-- DATA follows --
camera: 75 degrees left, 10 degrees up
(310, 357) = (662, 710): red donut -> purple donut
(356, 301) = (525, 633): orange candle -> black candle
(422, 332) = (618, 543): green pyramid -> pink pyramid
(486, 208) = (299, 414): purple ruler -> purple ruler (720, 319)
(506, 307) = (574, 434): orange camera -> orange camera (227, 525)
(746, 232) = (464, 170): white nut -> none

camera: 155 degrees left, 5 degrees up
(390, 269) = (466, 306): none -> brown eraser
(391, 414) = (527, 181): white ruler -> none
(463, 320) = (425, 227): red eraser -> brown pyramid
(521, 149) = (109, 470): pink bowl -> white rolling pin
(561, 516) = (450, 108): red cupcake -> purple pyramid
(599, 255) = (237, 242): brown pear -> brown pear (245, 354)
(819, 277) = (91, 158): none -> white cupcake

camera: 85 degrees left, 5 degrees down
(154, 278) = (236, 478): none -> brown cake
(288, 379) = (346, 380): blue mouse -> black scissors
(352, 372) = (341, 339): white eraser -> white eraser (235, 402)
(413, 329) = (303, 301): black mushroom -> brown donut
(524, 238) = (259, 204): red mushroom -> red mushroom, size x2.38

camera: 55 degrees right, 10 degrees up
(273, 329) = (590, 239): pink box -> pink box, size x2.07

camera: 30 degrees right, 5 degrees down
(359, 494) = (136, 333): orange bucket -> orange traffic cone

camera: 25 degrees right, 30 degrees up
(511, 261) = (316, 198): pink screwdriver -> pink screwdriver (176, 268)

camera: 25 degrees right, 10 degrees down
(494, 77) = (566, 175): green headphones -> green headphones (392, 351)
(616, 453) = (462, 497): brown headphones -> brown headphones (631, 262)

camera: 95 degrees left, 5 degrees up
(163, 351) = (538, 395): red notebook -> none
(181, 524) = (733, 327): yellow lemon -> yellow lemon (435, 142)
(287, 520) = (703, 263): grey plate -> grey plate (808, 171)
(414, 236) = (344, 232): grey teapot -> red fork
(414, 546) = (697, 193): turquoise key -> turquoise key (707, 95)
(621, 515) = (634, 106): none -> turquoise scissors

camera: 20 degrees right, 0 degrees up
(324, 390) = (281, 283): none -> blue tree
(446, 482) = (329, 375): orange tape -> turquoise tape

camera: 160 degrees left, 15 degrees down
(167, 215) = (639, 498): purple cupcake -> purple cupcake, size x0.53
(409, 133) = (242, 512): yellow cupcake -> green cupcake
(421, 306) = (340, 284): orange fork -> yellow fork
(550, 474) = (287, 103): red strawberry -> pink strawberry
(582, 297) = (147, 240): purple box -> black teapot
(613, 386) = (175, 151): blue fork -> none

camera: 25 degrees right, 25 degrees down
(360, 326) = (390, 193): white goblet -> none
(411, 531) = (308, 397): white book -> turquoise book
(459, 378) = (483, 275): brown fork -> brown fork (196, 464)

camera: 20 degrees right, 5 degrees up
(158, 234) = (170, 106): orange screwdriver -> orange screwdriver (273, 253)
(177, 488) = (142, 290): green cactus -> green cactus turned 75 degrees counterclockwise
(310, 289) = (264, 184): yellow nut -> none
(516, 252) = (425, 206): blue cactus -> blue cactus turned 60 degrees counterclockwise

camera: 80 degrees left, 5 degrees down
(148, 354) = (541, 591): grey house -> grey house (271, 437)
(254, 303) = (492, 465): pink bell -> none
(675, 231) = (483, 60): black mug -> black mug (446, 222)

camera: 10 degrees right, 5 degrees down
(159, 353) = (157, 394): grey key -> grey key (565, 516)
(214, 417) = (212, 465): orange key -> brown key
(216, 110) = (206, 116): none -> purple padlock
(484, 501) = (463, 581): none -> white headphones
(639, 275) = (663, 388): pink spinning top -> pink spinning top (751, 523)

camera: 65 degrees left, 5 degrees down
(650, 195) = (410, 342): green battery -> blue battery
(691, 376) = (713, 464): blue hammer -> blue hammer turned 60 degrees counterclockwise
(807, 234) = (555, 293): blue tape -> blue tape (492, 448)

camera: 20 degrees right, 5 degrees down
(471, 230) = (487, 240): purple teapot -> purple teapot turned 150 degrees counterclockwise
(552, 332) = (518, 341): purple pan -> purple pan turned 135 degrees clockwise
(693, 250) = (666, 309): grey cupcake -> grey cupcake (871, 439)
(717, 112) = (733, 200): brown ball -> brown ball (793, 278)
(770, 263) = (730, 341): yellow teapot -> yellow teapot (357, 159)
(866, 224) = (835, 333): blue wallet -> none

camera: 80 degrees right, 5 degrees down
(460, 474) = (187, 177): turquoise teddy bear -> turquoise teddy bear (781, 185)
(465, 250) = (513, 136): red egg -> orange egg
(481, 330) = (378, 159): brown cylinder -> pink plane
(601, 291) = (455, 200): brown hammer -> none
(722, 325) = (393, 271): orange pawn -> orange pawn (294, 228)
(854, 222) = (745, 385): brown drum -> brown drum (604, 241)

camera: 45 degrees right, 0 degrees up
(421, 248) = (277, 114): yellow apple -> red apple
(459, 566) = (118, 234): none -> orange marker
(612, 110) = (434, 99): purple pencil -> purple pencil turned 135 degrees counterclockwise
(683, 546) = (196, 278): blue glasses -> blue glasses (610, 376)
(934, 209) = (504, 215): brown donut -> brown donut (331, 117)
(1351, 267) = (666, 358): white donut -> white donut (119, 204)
-- DATA concluded --
**WORK ORDER:** Of the lines in the data, report each one containing the string "mushroom".

**RESPONSE TO THE TASK:**
(413, 329) = (303, 301): black mushroom -> brown donut
(524, 238) = (259, 204): red mushroom -> red mushroom, size x2.38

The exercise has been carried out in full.